» Dataset content
BEGIN

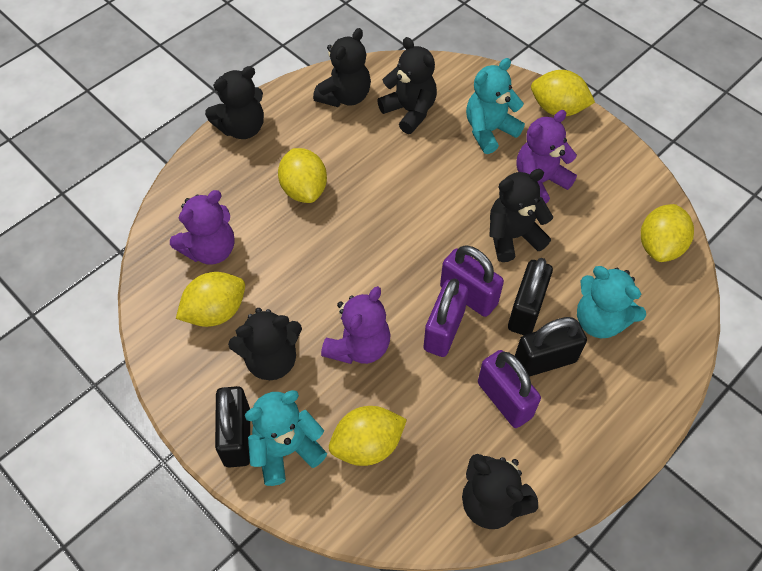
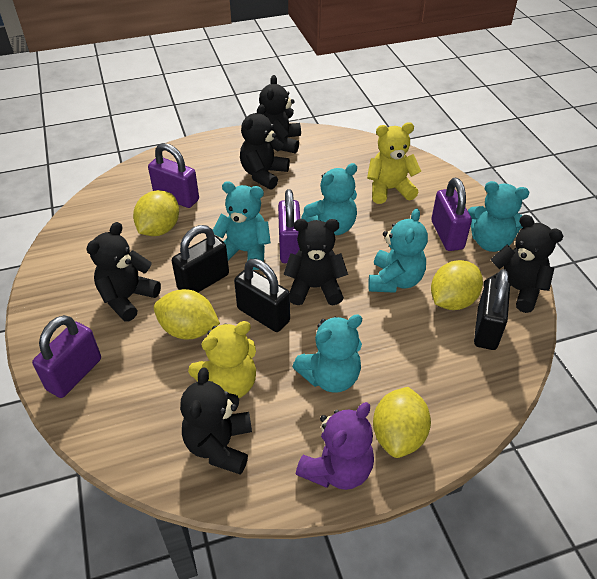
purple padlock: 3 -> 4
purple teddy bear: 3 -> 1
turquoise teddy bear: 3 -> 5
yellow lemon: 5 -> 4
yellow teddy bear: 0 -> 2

END
BEGIN

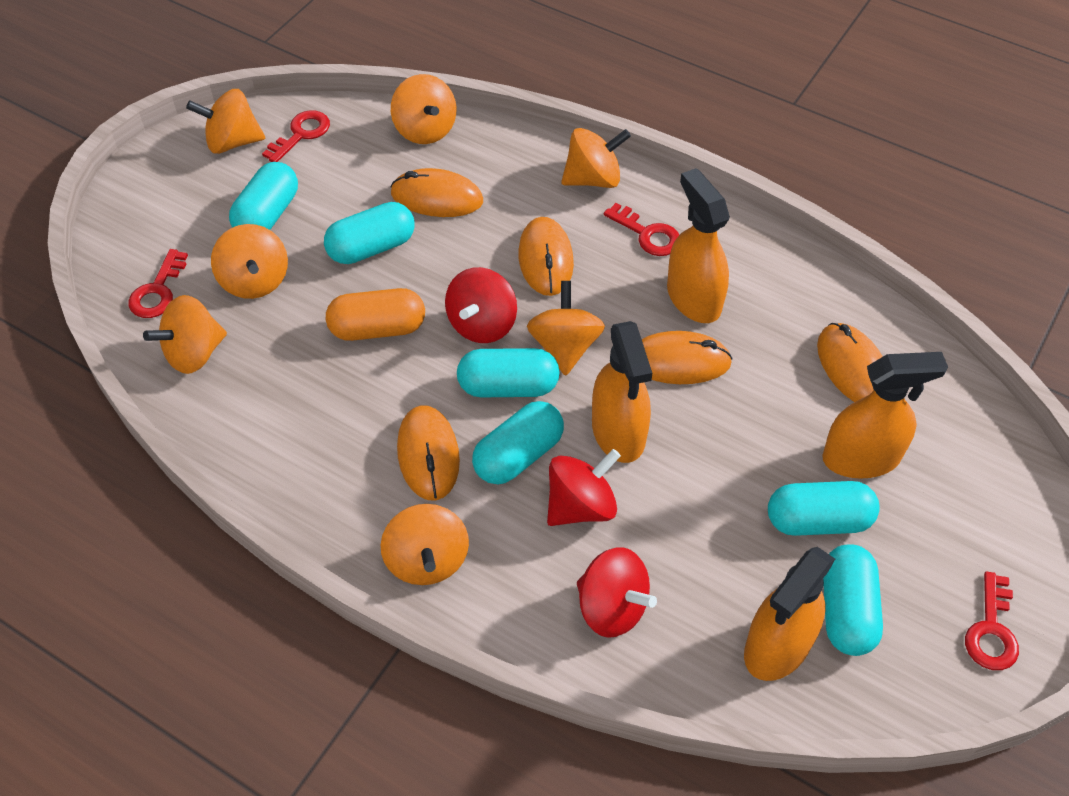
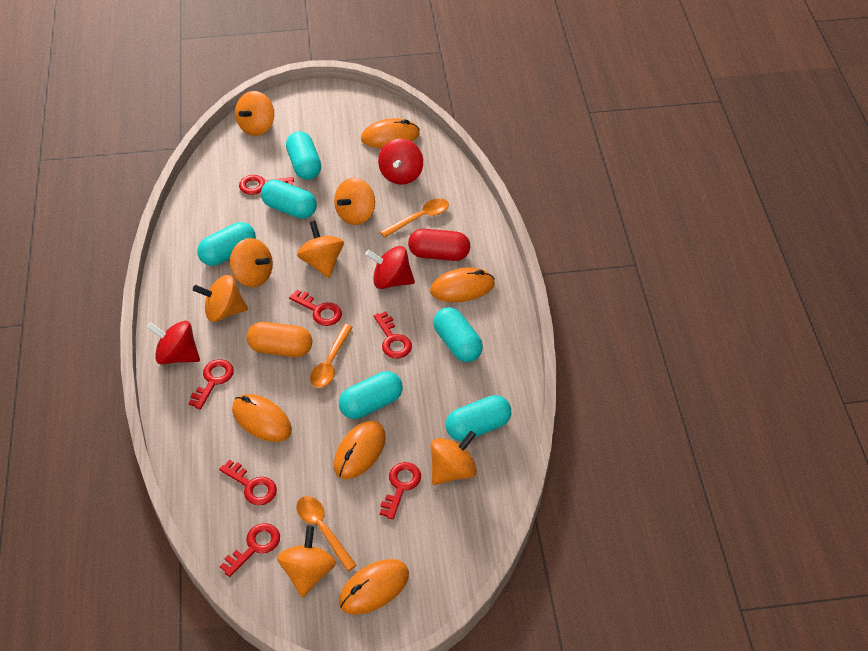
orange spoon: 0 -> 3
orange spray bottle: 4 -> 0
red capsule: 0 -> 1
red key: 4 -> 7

END

» Assignment
Take the listing above and repeat exactly the lines from the one containing "purple padlock: 3 -> 4" through the one containing "yellow teddy bear: 0 -> 2", both included.

» Answer to this task
purple padlock: 3 -> 4
purple teddy bear: 3 -> 1
turquoise teddy bear: 3 -> 5
yellow lemon: 5 -> 4
yellow teddy bear: 0 -> 2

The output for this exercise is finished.